> [GOAL OF THE EXERCISE]: Nothing other than the lines from the one containing "Point out benign epithelium." through the close of the entries below should be printed, each exactly.

> [RECORDS SHOWN]:
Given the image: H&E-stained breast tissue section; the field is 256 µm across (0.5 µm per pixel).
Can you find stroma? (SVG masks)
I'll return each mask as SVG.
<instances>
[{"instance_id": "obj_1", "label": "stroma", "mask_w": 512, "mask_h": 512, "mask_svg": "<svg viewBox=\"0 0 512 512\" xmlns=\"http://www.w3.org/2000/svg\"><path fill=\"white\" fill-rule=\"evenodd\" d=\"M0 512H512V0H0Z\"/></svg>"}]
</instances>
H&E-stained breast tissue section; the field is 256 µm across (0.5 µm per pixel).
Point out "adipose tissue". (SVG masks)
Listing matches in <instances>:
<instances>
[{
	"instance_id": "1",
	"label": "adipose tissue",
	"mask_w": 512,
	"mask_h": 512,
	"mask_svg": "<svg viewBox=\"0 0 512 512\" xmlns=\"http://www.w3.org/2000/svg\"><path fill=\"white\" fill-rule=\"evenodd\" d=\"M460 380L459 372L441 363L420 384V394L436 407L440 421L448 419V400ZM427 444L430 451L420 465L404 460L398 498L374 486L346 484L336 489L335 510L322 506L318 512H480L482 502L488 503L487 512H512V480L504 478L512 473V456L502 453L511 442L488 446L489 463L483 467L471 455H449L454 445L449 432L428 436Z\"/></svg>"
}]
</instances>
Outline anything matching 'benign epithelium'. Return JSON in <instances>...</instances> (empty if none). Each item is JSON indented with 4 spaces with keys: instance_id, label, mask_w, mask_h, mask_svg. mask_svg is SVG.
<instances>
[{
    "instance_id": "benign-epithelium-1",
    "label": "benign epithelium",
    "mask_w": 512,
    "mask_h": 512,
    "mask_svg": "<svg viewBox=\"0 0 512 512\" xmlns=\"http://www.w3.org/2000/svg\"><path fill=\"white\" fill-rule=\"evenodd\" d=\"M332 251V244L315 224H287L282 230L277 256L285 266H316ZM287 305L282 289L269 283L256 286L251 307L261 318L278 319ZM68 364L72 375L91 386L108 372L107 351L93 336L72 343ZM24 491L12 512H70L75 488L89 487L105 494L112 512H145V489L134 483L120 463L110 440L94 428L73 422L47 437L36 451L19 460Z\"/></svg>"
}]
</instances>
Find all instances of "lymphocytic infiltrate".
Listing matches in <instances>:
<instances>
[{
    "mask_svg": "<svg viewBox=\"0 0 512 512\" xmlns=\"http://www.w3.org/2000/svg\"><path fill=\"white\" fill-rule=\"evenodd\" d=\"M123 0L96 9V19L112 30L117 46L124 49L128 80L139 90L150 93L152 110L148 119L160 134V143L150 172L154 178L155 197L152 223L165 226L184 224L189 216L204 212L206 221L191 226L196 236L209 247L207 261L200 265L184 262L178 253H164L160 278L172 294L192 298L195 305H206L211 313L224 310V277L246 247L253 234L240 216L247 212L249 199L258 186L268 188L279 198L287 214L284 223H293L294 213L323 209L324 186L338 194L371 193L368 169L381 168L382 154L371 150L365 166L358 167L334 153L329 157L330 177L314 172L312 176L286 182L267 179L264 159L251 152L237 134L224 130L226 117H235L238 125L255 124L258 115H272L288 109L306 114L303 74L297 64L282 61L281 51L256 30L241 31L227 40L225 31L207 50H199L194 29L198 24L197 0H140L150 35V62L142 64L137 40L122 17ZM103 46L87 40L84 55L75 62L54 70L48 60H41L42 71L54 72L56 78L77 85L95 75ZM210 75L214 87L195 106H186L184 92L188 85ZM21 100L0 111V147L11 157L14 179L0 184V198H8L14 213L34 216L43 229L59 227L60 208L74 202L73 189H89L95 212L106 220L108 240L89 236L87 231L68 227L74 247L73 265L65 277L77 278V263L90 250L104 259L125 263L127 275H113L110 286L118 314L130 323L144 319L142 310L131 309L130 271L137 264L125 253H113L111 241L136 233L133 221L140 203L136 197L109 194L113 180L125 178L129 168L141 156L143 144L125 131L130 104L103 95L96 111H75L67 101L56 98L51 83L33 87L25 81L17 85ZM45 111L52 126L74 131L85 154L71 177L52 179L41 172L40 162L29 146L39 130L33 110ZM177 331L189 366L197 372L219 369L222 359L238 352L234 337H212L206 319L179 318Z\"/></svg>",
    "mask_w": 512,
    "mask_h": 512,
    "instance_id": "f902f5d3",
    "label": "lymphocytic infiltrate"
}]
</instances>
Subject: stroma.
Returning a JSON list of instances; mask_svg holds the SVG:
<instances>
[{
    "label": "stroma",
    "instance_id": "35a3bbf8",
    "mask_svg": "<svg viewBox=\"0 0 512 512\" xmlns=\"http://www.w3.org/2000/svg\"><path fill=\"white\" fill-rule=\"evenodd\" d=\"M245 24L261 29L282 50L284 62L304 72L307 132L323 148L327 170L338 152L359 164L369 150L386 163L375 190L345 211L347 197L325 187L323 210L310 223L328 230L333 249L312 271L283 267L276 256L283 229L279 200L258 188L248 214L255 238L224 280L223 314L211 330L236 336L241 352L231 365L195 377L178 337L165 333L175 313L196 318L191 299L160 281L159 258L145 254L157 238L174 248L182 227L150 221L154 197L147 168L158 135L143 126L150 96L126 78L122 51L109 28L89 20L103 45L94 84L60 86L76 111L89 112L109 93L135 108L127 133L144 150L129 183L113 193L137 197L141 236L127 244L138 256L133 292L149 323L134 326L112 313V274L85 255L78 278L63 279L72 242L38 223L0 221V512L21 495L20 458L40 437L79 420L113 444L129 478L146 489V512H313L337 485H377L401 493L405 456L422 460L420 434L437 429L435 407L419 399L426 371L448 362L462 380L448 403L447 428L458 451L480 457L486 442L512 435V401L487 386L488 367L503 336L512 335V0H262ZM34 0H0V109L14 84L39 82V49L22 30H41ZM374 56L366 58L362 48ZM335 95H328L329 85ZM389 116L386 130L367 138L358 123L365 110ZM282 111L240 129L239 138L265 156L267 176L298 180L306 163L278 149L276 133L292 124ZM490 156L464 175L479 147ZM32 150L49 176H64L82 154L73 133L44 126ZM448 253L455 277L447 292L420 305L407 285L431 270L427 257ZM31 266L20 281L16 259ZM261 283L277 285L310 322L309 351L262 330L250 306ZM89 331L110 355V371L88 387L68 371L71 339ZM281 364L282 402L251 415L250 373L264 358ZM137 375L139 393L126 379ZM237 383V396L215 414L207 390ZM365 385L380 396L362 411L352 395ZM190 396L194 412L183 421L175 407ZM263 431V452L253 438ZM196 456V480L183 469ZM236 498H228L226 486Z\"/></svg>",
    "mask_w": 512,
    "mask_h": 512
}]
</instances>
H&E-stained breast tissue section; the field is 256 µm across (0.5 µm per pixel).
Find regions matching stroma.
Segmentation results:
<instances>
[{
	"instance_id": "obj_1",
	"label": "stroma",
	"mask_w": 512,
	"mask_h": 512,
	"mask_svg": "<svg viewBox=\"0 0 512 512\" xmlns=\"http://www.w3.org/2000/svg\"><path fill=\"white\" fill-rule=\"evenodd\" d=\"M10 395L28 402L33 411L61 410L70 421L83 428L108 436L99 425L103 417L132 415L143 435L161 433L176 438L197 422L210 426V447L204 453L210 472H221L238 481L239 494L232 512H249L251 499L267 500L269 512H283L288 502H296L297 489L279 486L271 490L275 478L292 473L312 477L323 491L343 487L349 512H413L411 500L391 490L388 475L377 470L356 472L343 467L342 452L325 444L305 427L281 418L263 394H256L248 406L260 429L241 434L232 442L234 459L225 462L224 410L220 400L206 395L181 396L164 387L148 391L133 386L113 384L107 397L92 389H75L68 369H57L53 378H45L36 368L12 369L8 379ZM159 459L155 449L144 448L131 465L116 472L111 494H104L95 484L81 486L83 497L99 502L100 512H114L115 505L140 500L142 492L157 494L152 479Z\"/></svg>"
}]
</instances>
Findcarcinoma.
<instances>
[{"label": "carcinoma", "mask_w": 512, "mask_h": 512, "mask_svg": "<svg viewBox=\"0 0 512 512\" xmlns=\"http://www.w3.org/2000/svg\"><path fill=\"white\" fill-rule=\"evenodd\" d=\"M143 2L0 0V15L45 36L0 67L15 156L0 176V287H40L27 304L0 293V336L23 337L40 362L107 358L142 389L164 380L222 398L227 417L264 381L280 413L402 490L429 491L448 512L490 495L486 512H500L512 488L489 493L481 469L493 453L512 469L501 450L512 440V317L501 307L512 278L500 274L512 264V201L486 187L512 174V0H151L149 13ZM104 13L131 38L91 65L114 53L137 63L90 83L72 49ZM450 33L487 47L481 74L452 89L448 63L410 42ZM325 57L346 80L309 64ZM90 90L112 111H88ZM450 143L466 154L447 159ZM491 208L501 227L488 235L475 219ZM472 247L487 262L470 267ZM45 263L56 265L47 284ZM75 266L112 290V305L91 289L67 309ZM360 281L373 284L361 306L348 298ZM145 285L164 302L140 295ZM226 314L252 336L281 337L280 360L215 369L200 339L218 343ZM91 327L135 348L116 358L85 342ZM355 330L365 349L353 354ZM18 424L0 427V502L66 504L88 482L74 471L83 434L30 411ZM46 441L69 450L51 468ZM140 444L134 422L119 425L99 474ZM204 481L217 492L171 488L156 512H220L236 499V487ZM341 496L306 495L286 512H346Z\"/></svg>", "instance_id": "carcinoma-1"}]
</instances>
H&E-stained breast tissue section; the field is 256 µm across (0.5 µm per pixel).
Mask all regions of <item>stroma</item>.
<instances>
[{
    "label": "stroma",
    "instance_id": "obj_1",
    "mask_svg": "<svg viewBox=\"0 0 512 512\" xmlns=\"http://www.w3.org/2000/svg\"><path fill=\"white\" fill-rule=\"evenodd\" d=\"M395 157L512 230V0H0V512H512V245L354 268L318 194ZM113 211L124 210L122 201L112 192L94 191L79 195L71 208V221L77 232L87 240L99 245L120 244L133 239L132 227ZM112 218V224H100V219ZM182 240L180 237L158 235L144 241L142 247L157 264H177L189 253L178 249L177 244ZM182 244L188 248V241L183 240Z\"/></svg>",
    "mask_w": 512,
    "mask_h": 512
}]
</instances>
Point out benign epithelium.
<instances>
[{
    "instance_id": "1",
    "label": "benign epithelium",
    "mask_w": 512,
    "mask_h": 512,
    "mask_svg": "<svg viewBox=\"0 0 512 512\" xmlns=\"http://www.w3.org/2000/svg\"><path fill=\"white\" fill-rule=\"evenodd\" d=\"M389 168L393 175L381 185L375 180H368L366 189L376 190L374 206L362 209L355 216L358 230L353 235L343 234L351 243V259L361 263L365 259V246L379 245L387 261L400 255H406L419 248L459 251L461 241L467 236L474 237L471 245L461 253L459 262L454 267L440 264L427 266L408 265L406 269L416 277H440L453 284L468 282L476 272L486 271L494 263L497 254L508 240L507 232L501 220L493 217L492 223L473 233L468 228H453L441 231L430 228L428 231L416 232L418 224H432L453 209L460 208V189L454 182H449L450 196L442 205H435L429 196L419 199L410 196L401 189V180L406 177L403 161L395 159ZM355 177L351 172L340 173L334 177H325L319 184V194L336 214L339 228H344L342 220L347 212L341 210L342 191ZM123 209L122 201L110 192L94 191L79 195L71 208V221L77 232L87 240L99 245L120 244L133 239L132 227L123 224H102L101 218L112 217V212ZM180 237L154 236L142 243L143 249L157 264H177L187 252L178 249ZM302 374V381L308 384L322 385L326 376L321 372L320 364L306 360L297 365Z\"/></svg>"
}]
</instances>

> [CORRECT RESULT]:
Point out benign epithelium.
<instances>
[{
    "instance_id": "1",
    "label": "benign epithelium",
    "mask_w": 512,
    "mask_h": 512,
    "mask_svg": "<svg viewBox=\"0 0 512 512\" xmlns=\"http://www.w3.org/2000/svg\"><path fill=\"white\" fill-rule=\"evenodd\" d=\"M389 168L393 175L381 185L375 180H368L366 189L376 190L374 206L362 209L355 216L358 230L353 235L343 234L351 243V259L361 263L365 259V246L379 245L387 261L400 255H406L419 248L459 251L461 241L467 236L474 237L471 245L461 253L459 262L454 267L440 264L427 266L408 265L406 269L416 277H440L453 284L468 282L476 272L486 271L494 263L497 254L508 240L507 232L501 220L493 217L492 223L473 233L468 228H453L441 231L430 228L428 231L416 232L418 224H432L453 209L460 208V189L454 182H449L450 196L442 205H435L429 196L419 199L410 196L401 189V180L406 177L403 161L395 159ZM355 177L351 172L340 173L334 177H325L319 184V194L336 214L339 228H344L342 220L347 212L341 210L342 191ZM123 209L122 201L110 192L94 191L79 195L71 208V221L77 232L87 240L99 245L120 244L133 239L132 227L123 224H102L101 218L112 217V212ZM180 237L154 236L142 243L143 249L157 264H177L187 252L178 249ZM302 374V381L308 384L322 385L326 376L321 372L320 364L306 360L297 365Z\"/></svg>"
}]
</instances>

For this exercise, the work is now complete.